Exercise prompt: What is the number of lines below that include the string "brick"? Provide that number alone.

Supplied data:
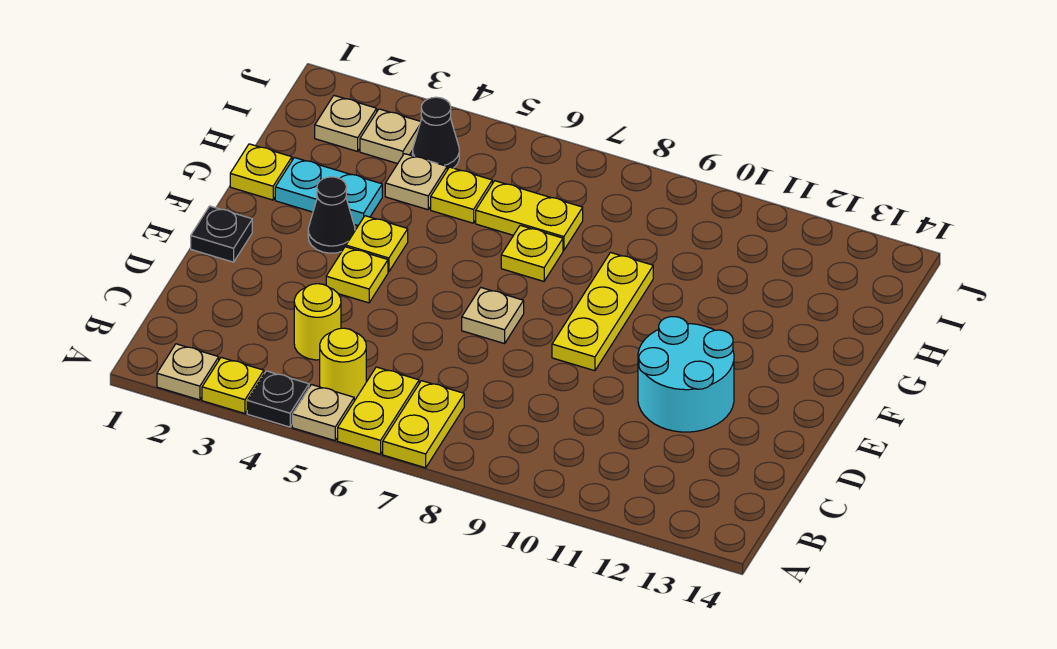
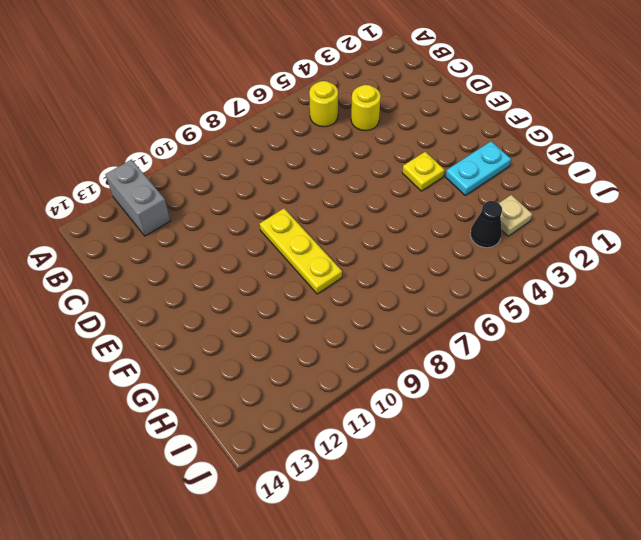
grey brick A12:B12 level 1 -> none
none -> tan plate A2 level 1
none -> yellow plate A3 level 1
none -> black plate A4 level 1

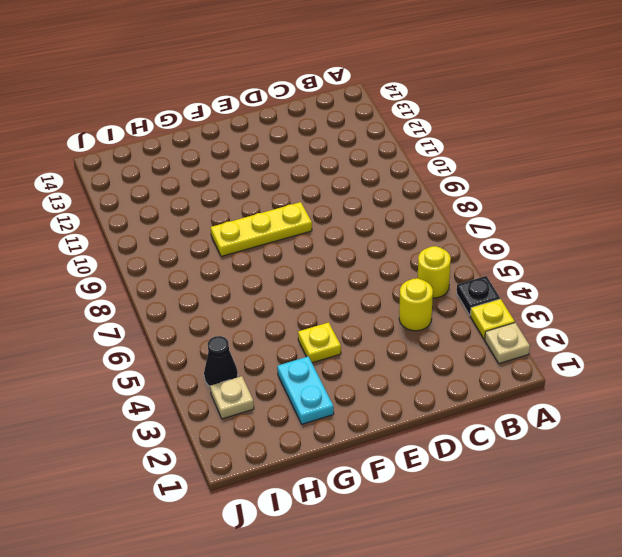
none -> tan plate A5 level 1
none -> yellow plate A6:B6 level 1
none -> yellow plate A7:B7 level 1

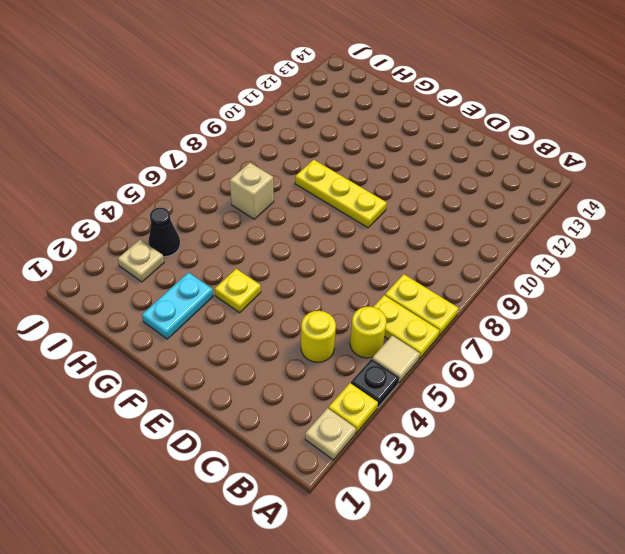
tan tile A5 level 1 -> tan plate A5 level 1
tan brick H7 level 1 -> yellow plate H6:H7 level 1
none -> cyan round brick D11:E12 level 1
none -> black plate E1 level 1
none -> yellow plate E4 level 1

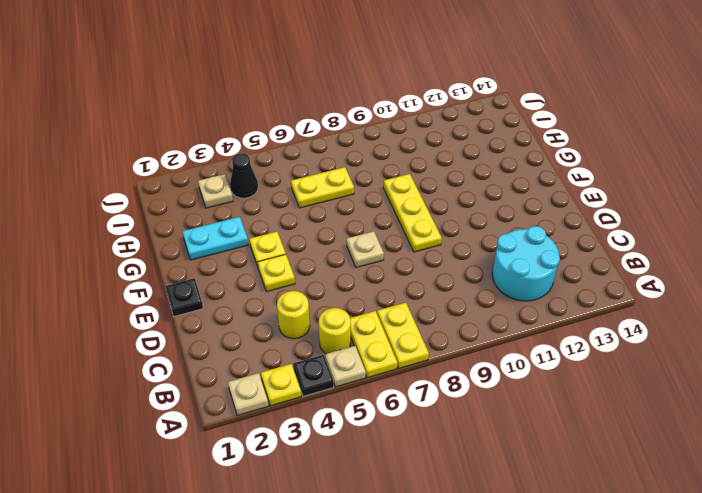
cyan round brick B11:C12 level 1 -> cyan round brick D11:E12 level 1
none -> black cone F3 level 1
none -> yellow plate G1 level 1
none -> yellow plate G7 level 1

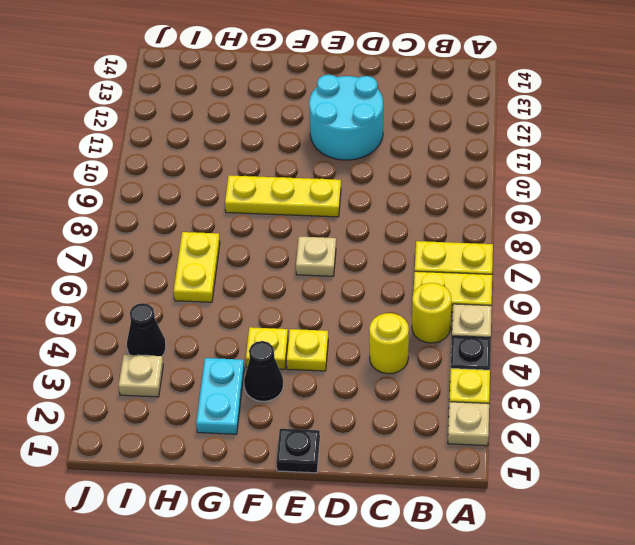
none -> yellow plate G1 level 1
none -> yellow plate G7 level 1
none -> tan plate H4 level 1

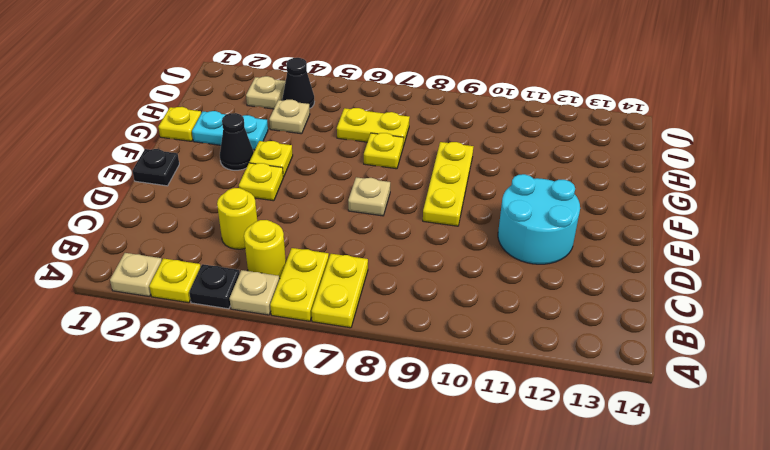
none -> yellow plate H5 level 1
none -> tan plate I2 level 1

Response: 4